● **Prompt**
Copy each line of the material below that includes the string "trapezoid".

● **Excerpted records**
┄┄┄┄┄┄

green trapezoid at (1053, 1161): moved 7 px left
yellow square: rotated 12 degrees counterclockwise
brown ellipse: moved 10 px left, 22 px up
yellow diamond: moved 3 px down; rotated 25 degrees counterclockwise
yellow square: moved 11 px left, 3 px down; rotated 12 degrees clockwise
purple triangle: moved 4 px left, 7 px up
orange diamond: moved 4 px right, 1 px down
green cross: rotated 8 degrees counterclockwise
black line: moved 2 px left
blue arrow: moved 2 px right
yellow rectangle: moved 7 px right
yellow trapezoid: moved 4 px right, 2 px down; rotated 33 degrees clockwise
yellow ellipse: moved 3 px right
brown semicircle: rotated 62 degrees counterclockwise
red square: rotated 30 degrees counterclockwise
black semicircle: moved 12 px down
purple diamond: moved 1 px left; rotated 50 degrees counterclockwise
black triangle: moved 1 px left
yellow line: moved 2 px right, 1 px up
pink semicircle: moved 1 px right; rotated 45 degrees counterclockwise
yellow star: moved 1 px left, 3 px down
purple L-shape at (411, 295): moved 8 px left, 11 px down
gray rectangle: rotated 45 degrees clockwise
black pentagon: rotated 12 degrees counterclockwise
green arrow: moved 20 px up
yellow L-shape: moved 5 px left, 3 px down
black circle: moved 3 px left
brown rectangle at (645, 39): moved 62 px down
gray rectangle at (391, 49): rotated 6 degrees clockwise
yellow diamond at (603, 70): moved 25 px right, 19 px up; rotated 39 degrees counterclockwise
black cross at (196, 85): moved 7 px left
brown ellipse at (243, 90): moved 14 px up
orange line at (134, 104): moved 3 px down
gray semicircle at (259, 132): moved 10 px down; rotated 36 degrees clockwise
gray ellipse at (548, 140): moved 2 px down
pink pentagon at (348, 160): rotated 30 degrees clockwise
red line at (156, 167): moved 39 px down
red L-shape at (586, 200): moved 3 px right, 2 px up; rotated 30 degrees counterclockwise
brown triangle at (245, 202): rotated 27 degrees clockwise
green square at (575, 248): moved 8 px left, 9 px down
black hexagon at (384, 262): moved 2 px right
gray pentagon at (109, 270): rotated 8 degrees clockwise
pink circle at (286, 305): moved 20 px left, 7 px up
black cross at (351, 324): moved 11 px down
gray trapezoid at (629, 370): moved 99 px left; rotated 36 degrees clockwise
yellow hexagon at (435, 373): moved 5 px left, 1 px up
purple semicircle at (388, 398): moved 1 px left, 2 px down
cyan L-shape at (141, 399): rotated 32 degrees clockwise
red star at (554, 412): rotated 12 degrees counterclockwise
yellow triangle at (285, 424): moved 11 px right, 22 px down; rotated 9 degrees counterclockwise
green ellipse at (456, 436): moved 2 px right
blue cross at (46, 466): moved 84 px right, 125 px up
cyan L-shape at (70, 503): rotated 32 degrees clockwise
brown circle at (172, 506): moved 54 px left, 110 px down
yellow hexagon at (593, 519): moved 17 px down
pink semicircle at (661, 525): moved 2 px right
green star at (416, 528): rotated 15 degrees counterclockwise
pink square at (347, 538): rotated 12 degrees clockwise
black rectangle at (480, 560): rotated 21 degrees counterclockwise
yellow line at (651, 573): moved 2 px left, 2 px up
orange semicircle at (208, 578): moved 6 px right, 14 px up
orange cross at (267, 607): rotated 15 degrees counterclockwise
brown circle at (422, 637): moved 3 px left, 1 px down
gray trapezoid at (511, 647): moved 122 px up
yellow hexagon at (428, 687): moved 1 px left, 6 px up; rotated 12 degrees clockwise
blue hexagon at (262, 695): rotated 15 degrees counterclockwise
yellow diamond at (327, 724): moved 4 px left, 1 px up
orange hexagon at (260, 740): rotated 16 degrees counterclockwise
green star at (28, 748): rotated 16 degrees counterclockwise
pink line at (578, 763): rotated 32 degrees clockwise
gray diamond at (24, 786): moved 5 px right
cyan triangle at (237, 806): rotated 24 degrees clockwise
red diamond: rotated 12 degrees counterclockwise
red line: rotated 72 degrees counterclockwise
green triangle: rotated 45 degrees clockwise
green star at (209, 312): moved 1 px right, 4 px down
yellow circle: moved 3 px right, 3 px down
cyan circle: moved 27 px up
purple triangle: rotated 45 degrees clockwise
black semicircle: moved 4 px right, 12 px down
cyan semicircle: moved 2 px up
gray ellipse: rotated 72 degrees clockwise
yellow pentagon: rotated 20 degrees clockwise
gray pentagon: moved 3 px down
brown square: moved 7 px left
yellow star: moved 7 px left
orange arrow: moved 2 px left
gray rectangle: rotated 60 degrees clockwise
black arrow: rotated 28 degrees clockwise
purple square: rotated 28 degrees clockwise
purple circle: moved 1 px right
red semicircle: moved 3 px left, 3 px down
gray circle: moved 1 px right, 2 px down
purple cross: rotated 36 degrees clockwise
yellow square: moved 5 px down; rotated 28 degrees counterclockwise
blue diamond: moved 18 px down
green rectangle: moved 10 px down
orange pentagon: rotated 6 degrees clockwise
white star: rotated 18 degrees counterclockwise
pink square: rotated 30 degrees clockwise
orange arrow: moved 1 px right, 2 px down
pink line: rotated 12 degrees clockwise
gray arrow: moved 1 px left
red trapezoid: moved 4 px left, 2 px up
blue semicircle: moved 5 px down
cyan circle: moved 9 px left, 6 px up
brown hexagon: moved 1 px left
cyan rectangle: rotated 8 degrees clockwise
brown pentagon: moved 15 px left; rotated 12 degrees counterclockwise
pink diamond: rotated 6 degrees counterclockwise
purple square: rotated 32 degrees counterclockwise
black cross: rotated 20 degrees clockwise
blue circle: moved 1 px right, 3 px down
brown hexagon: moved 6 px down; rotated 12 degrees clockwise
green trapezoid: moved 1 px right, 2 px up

┄┄┄┄┄┄

● **Answer space**
green trapezoid at (1053, 1161): moved 7 px left
yellow trapezoid: moved 4 px right, 2 px down; rotated 33 degrees clockwise
gray trapezoid at (629, 370): moved 99 px left; rotated 36 degrees clockwise
gray trapezoid at (511, 647): moved 122 px up
red trapezoid: moved 4 px left, 2 px up
green trapezoid: moved 1 px right, 2 px up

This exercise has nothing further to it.